[WHAT THE TASK ASKS]
Pictures must be left out. Print the lines from the beginning of the material through the line holding "plant pot in", exactly and nothing else.

⁂

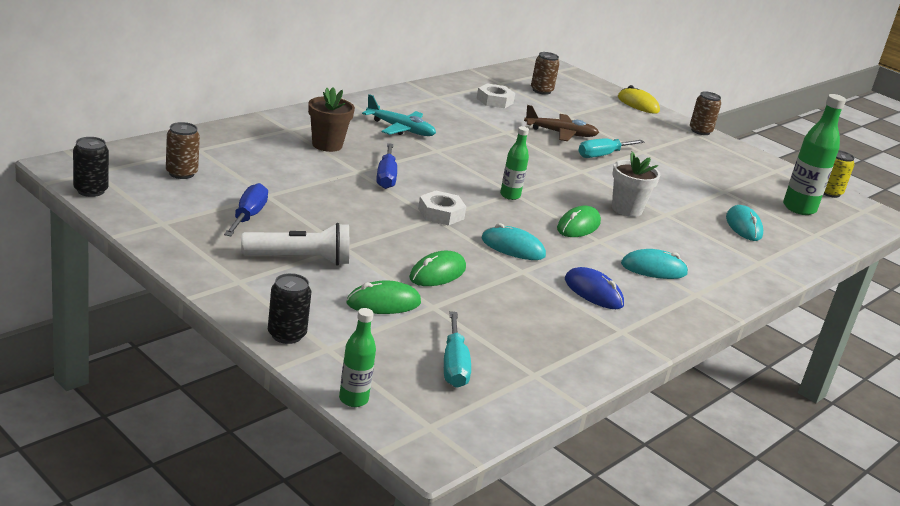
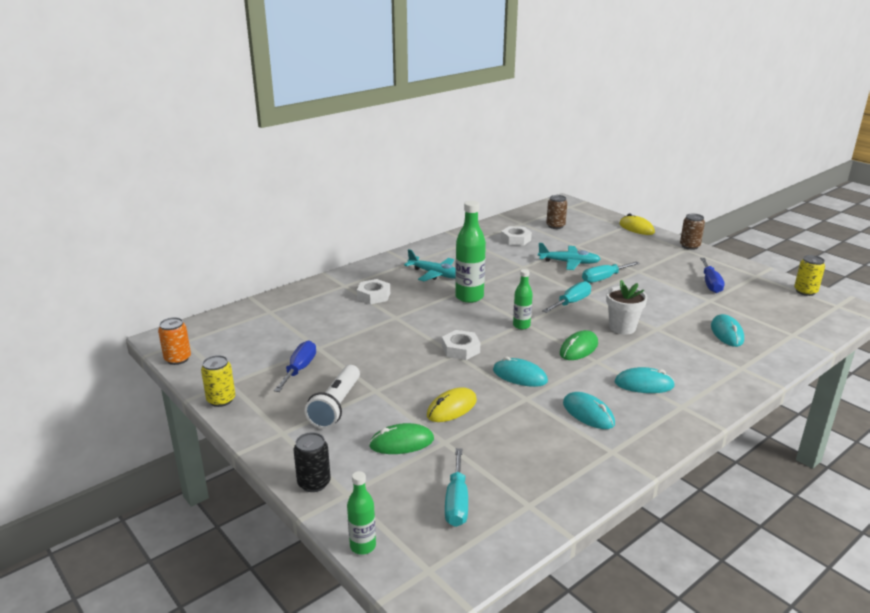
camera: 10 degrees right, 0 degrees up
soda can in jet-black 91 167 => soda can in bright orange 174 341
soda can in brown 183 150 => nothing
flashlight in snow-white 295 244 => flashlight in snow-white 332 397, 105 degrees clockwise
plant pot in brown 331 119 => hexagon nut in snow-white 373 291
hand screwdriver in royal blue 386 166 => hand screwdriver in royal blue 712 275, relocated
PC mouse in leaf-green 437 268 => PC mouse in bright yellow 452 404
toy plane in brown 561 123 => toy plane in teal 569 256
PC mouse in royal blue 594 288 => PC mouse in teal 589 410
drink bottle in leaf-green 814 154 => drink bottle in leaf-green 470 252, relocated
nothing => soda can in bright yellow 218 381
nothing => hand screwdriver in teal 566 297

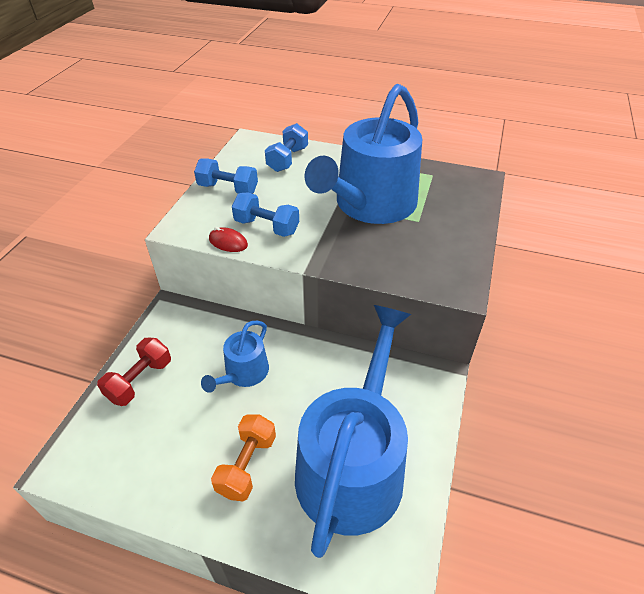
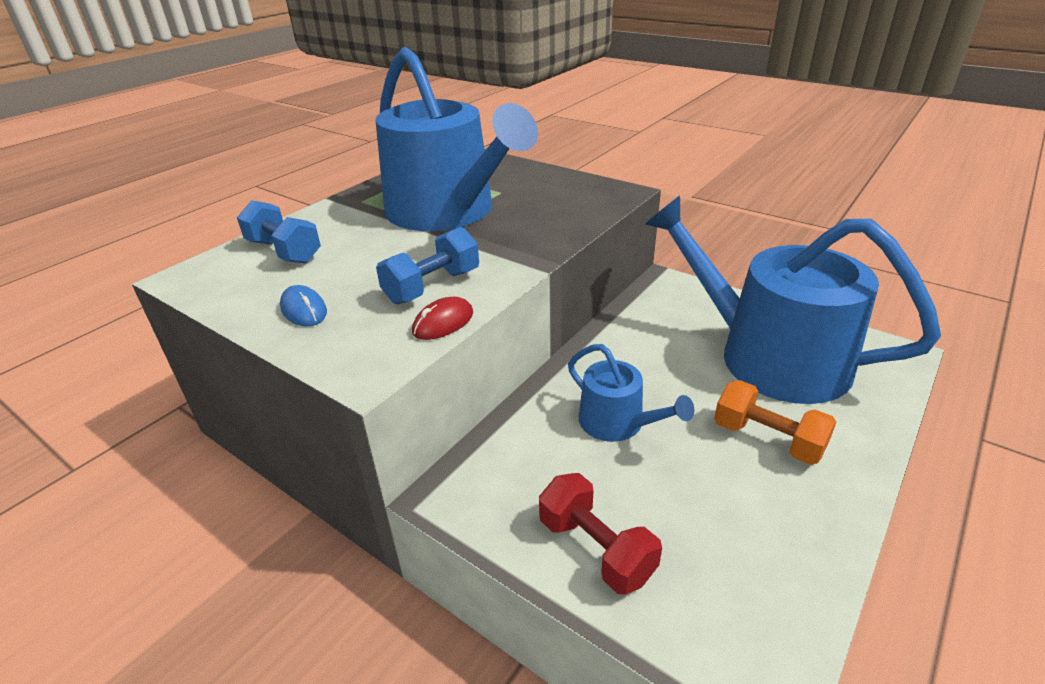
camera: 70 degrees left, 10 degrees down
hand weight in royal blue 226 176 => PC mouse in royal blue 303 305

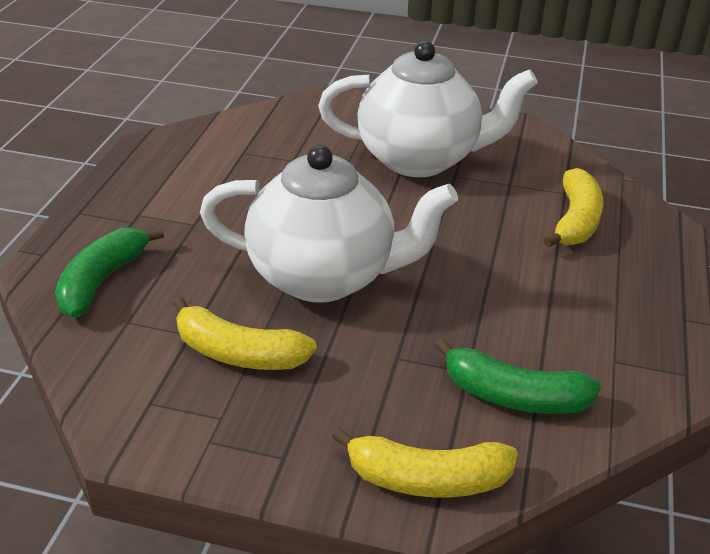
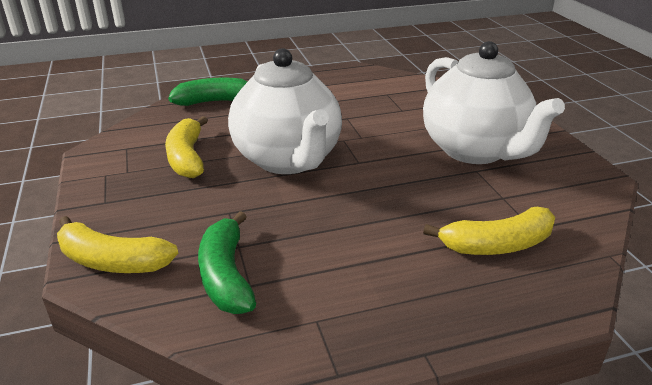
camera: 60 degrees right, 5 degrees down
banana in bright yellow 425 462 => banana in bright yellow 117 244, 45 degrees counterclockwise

⁂

[EXERCISE OUTPUT]
camera: 10 degrees right, 0 degrees up
soda can in jet-black 91 167 => soda can in bright orange 174 341
soda can in brown 183 150 => nothing
flashlight in snow-white 295 244 => flashlight in snow-white 332 397, 105 degrees clockwise
plant pot in brown 331 119 => hexagon nut in snow-white 373 291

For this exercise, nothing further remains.